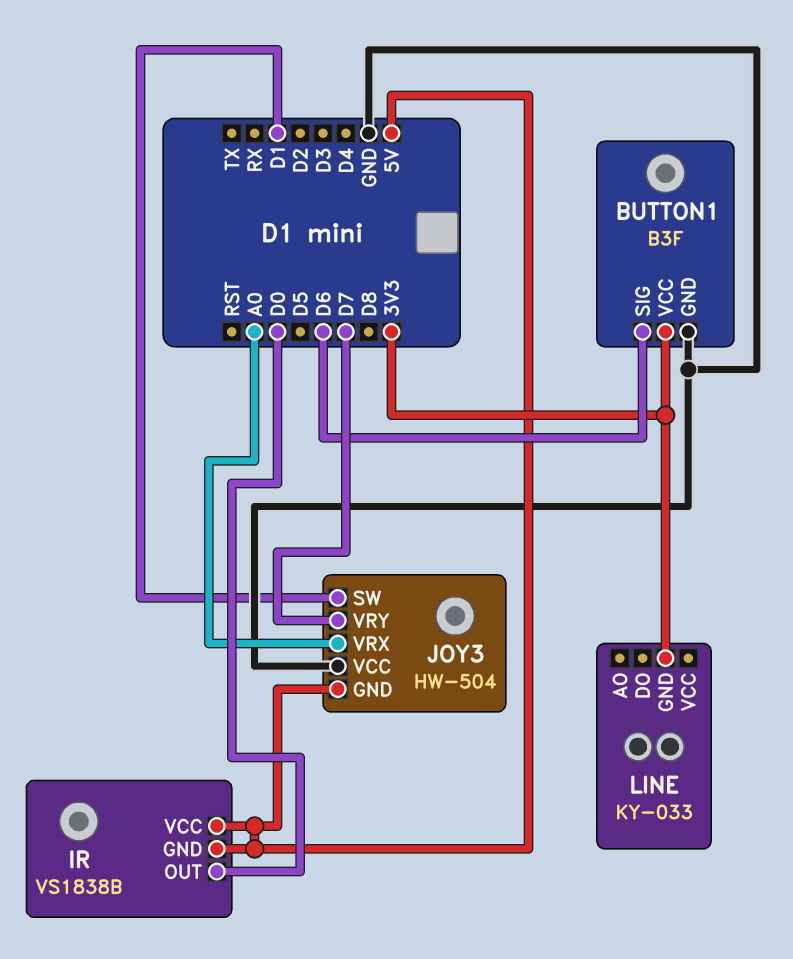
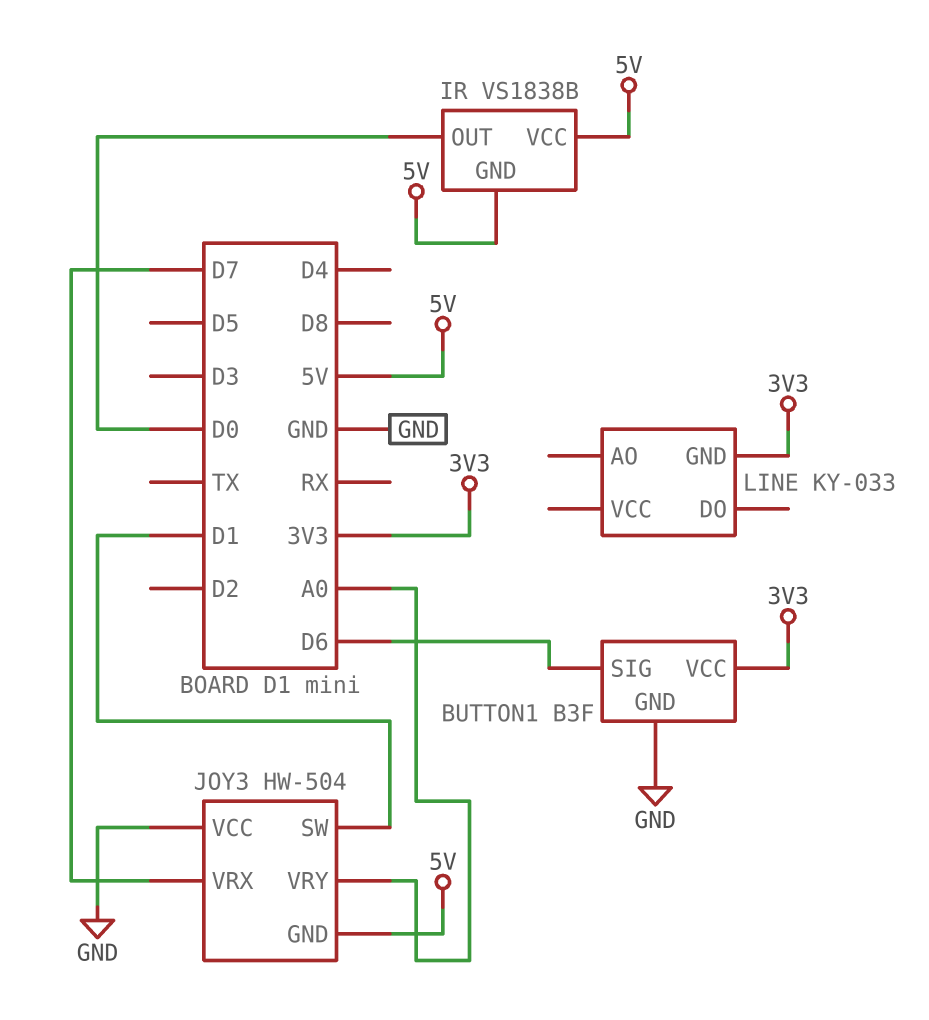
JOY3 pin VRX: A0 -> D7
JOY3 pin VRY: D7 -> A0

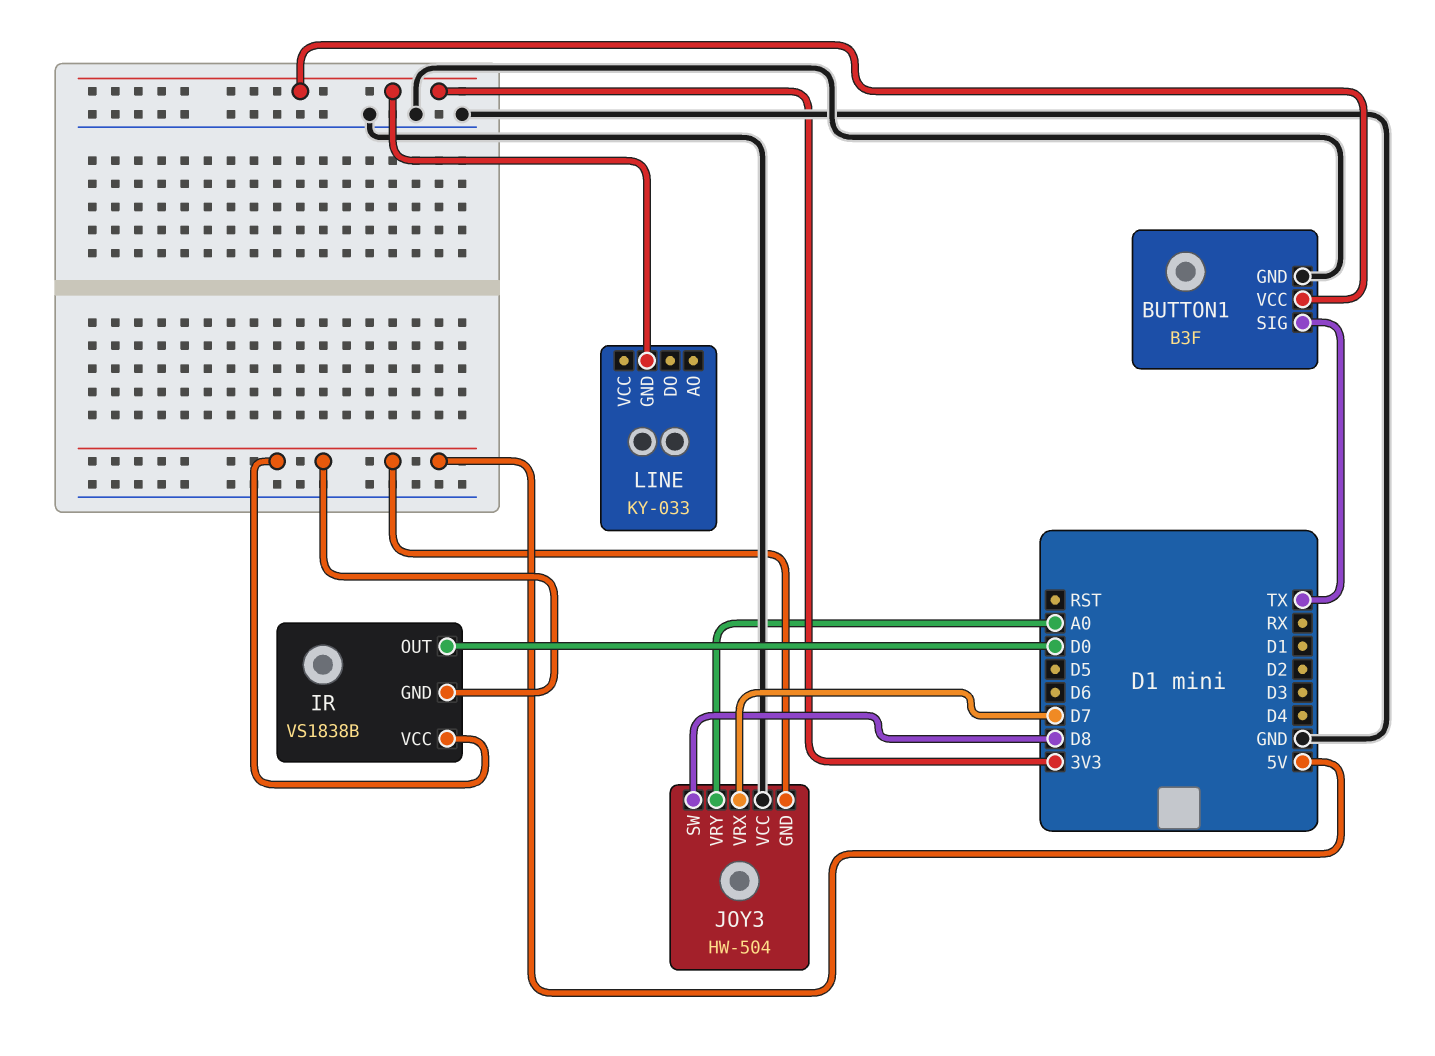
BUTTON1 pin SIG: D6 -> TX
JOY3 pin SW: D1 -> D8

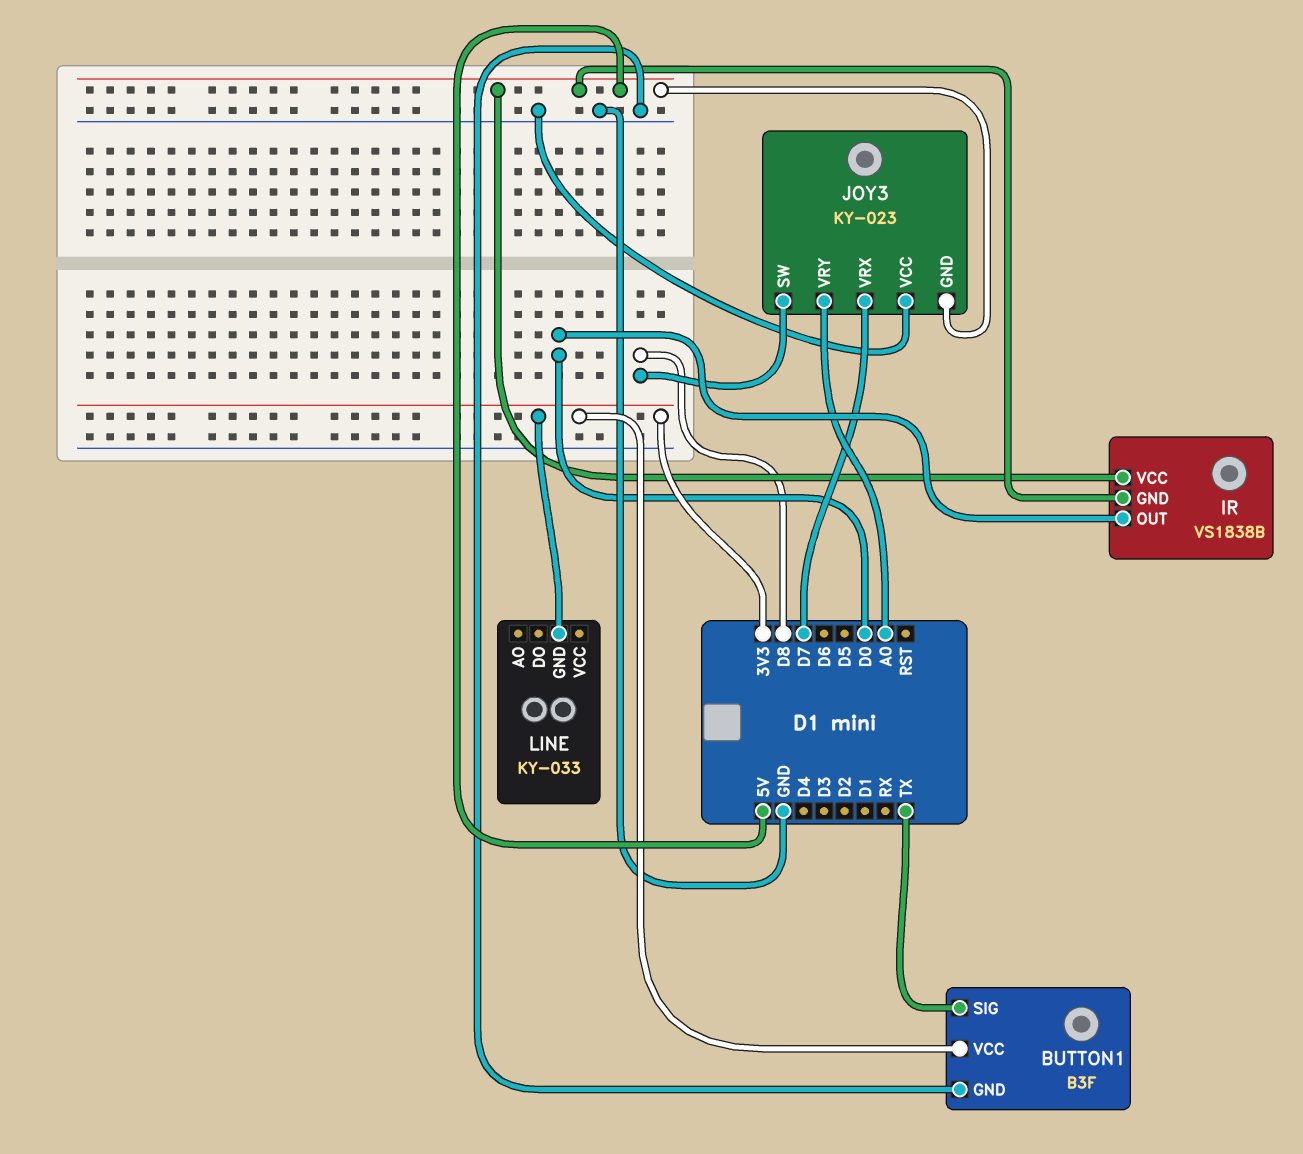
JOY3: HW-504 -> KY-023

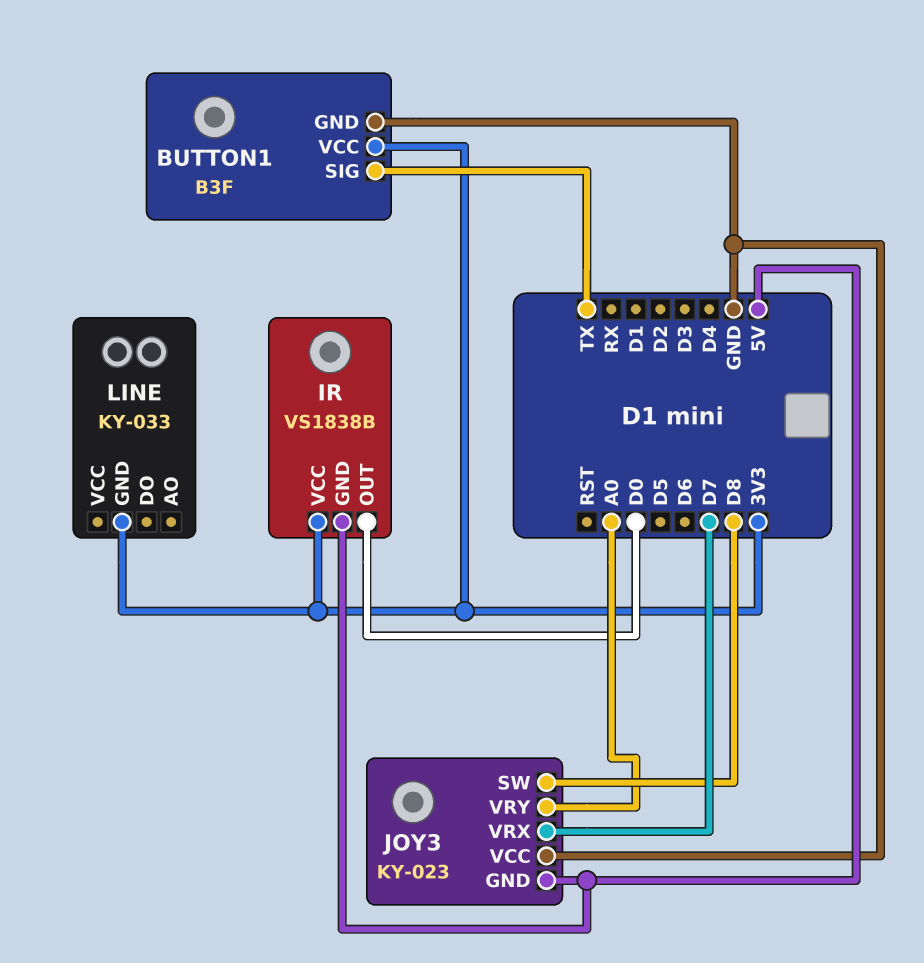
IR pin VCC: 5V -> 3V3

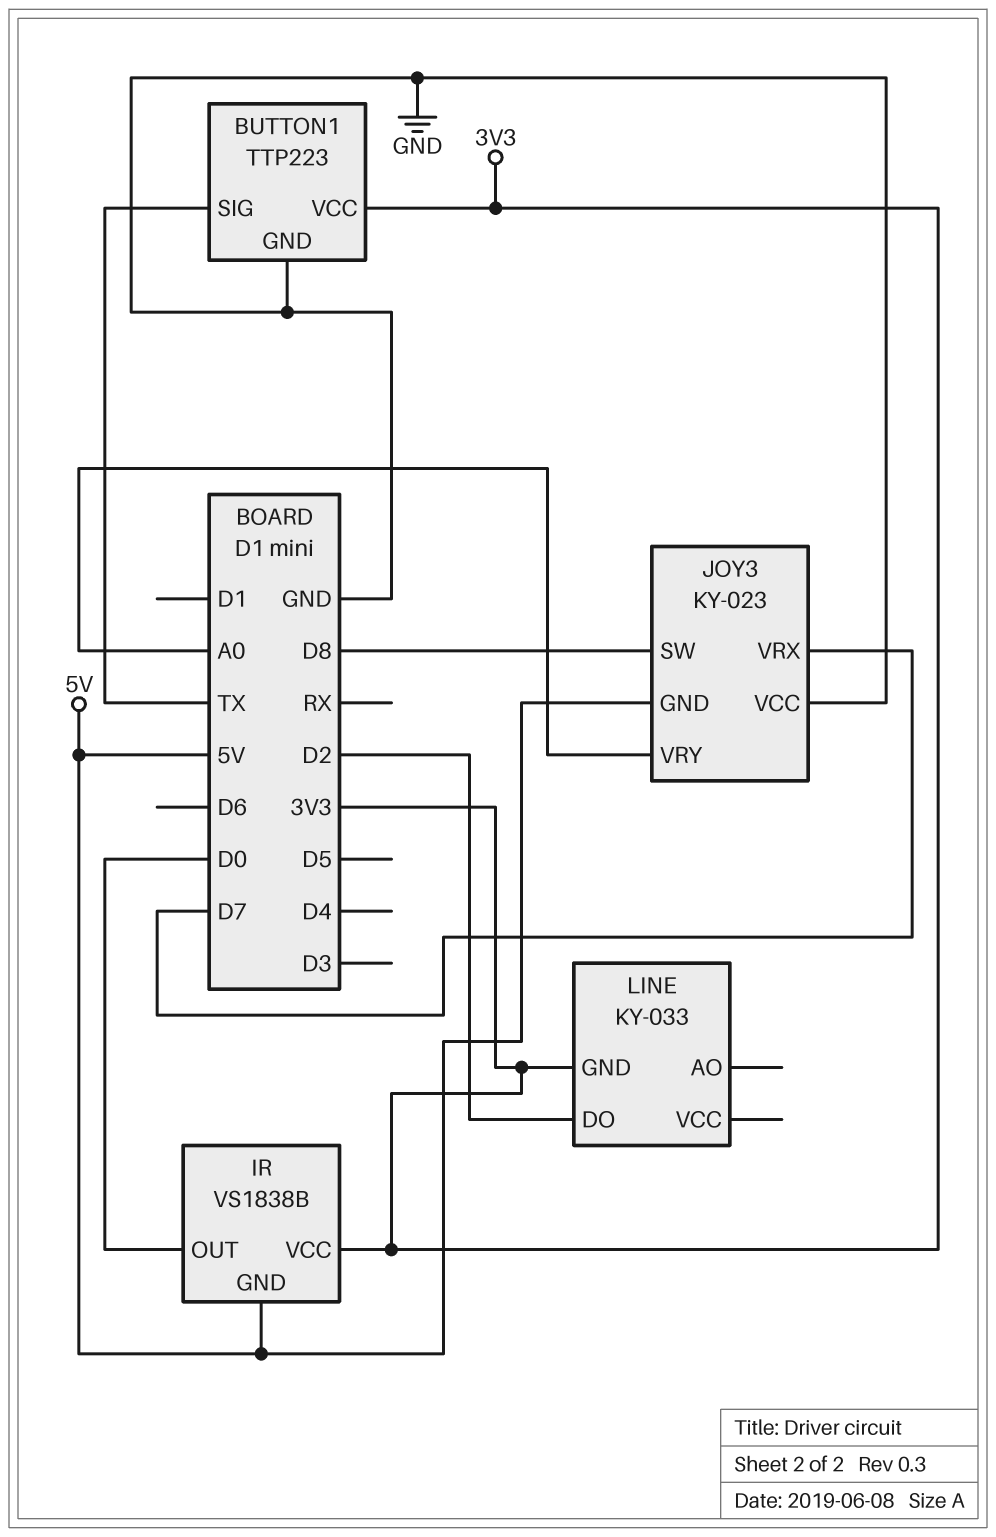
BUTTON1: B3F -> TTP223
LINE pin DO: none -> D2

- [TASK INSTRUCTIONS]:
Exclude all pictures and reproduce verbatim the lines running from the line that contains "JOY3 pin SW: D1 -> D8" to the end of the data above, both ends included.

- [WRITTEN RESPONSE]:
JOY3 pin SW: D1 -> D8

JOY3: HW-504 -> KY-023

IR pin VCC: 5V -> 3V3

BUTTON1: B3F -> TTP223
LINE pin DO: none -> D2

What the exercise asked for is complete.